(Work to be completed): Working through the lines below, return each one that holds "yellow".

(Recorded data):
·····
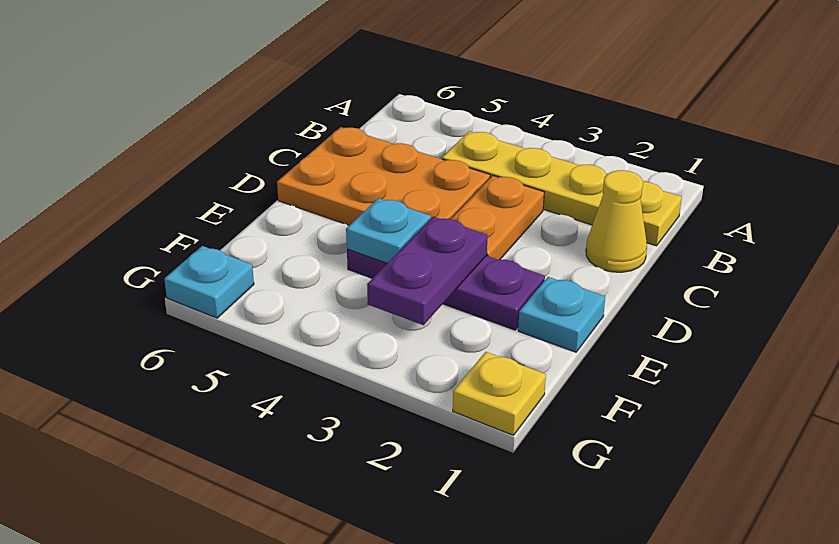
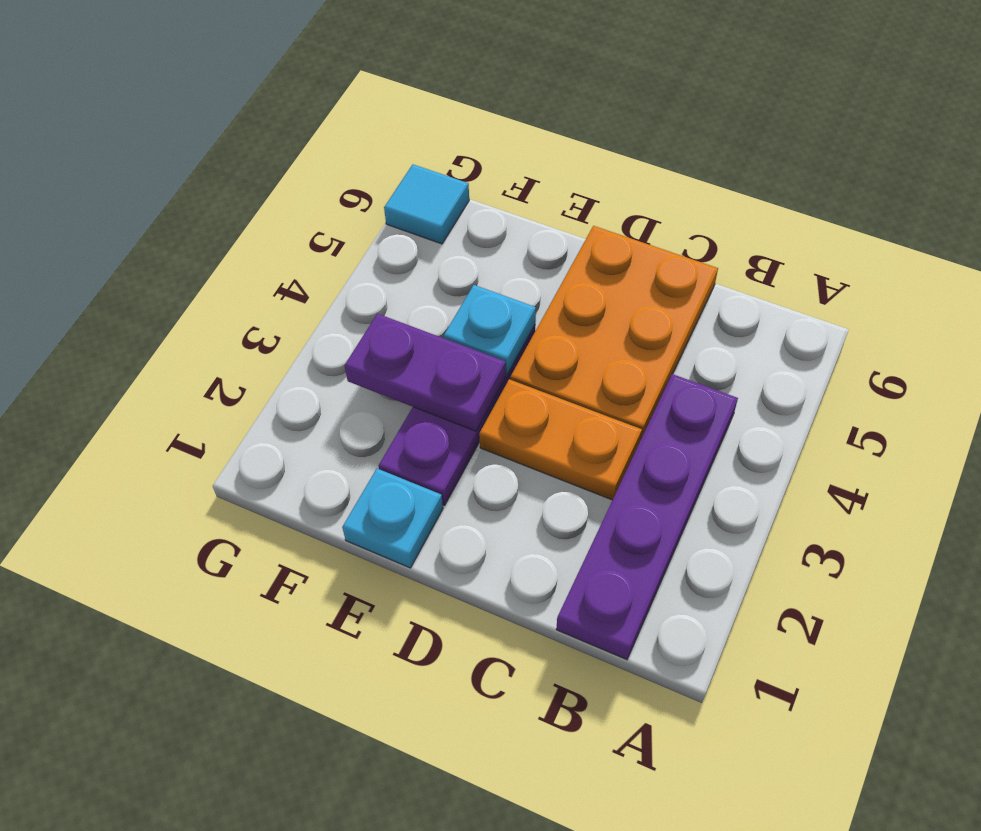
yellow plate B1:B4 level 1 -> purple plate B1:B4 level 1
yellow cone C1 level 1 -> none
yellow plate G1 level 1 -> none
cyan plate G6 level 1 -> cyan tile G6 level 1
·····
(Solution to this task):
yellow plate B1:B4 level 1 -> purple plate B1:B4 level 1
yellow cone C1 level 1 -> none
yellow plate G1 level 1 -> none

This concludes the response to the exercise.